▶ [Information given]:
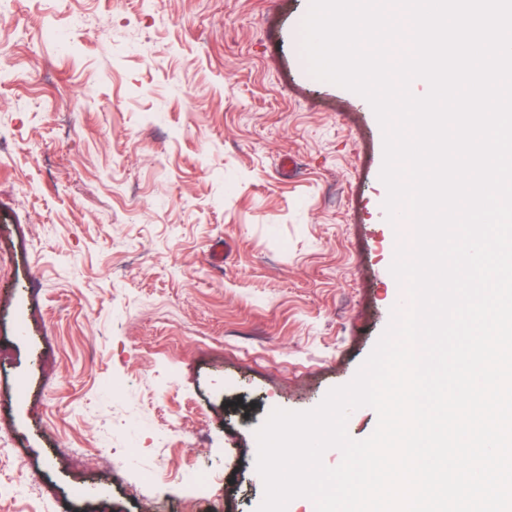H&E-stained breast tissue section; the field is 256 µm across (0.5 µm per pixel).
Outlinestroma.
I'll use <instances>...</instances> for the list:
<instances>
[{"mask_svg":"<svg viewBox=\"0 0 512 512\" xmlns=\"http://www.w3.org/2000/svg\"><path fill=\"white\" fill-rule=\"evenodd\" d=\"M309 0H0V512H256L255 429L349 383L405 296L369 102L314 78ZM26 395L17 398V384ZM69 439L81 463L56 460ZM133 460L98 470L101 450Z\"/></svg>","mask_w":512,"mask_h":512,"instance_id":"stroma-1","label":"stroma"}]
</instances>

▶ [Task goal]: Pictures are to be left out; the records above must be repeated word for word.

▶ [The answer]:
H&E-stained breast tissue section; the field is 256 µm across (0.5 µm per pixel).
Outlinestroma.
I'll use <instances>...</instances> for the list:
<instances>
[{"mask_svg":"<svg viewBox=\"0 0 512 512\" xmlns=\"http://www.w3.org/2000/svg\"><path fill=\"white\" fill-rule=\"evenodd\" d=\"M309 0H0V512H256L255 429L349 383L405 296L369 102L314 78ZM26 395L17 398V384ZM69 439L81 463L56 460ZM133 460L98 470L101 450Z\"/></svg>","mask_w":512,"mask_h":512,"instance_id":"stroma-1","label":"stroma"}]
</instances>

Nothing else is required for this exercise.